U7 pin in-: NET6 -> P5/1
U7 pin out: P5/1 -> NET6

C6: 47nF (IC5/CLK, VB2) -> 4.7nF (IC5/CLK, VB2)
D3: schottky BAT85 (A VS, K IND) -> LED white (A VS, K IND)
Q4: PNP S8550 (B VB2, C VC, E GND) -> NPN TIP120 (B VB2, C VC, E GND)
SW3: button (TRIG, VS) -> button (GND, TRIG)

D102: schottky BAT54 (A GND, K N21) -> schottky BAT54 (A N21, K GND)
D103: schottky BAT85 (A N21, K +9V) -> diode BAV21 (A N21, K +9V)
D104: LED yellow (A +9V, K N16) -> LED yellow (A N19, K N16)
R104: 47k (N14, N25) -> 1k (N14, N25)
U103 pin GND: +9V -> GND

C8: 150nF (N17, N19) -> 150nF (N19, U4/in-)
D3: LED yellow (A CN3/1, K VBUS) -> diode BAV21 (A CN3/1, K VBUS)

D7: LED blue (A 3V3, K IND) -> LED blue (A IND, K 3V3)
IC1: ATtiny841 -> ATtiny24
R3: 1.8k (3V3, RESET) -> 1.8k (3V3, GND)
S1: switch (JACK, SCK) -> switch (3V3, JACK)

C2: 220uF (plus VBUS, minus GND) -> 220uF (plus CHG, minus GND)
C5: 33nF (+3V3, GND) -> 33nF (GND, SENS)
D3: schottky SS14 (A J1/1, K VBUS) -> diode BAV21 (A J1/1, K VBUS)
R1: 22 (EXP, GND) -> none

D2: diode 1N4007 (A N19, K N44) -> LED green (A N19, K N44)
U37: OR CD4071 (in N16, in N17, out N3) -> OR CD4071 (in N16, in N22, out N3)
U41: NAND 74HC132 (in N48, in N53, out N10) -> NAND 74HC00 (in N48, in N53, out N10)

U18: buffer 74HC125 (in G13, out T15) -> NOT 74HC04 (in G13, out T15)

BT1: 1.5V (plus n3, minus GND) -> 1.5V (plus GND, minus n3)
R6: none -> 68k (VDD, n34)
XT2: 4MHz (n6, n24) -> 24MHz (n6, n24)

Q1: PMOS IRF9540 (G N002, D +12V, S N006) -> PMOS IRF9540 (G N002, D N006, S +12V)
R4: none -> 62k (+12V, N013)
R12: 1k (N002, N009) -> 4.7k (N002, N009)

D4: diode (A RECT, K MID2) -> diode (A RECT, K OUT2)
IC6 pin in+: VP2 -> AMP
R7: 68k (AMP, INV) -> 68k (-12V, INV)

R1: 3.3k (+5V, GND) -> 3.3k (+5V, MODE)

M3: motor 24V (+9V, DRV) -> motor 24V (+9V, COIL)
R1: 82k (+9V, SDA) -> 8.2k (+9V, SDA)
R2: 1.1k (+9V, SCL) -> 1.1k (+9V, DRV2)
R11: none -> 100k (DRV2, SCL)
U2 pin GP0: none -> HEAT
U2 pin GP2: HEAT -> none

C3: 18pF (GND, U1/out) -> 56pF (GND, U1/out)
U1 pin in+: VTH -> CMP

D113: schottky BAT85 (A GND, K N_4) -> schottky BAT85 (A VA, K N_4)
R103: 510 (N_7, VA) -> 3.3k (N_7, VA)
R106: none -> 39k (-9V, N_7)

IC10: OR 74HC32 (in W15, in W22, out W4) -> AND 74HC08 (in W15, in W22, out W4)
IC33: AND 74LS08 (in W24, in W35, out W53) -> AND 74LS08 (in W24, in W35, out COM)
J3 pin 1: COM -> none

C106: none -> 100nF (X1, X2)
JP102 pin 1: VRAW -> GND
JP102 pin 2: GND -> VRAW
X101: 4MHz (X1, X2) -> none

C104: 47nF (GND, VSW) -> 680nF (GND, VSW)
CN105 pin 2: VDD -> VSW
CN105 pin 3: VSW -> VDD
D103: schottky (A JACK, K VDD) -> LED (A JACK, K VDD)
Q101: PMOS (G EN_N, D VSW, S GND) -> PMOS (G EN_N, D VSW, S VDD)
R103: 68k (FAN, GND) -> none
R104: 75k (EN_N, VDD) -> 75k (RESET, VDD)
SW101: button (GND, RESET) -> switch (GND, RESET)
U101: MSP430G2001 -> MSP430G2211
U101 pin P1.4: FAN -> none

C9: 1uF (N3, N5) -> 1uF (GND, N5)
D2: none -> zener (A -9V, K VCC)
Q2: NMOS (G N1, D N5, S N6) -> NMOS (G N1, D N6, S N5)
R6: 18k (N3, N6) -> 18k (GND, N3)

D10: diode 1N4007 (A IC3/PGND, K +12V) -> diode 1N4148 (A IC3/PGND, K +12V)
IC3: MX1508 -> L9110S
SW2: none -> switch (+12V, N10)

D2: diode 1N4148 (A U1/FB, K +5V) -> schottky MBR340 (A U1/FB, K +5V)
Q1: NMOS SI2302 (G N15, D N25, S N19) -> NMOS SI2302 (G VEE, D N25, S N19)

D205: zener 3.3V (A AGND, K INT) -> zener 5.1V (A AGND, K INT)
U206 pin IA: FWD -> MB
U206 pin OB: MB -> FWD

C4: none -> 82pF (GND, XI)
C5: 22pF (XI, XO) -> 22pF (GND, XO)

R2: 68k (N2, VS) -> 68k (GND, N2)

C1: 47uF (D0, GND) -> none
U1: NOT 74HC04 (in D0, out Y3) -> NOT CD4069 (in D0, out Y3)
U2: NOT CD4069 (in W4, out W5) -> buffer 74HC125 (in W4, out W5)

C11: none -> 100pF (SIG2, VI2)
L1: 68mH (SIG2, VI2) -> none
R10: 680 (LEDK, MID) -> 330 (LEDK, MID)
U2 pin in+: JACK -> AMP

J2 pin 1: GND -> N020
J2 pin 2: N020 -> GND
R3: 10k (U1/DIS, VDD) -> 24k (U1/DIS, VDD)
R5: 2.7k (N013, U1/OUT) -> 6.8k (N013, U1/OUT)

§ TASK TO COMPLETE: In the listing above, find the line containing "Q1: PMOS IRF9540" and the line containing "R1: 82k (+9V, SDA) -> 8.2k (+9V, SDA)", then retype both and every line between them exactly, with nothing else.

§ RESPONSE AREA:
Q1: PMOS IRF9540 (G N002, D +12V, S N006) -> PMOS IRF9540 (G N002, D N006, S +12V)
R4: none -> 62k (+12V, N013)
R12: 1k (N002, N009) -> 4.7k (N002, N009)

D4: diode (A RECT, K MID2) -> diode (A RECT, K OUT2)
IC6 pin in+: VP2 -> AMP
R7: 68k (AMP, INV) -> 68k (-12V, INV)

R1: 3.3k (+5V, GND) -> 3.3k (+5V, MODE)

M3: motor 24V (+9V, DRV) -> motor 24V (+9V, COIL)
R1: 82k (+9V, SDA) -> 8.2k (+9V, SDA)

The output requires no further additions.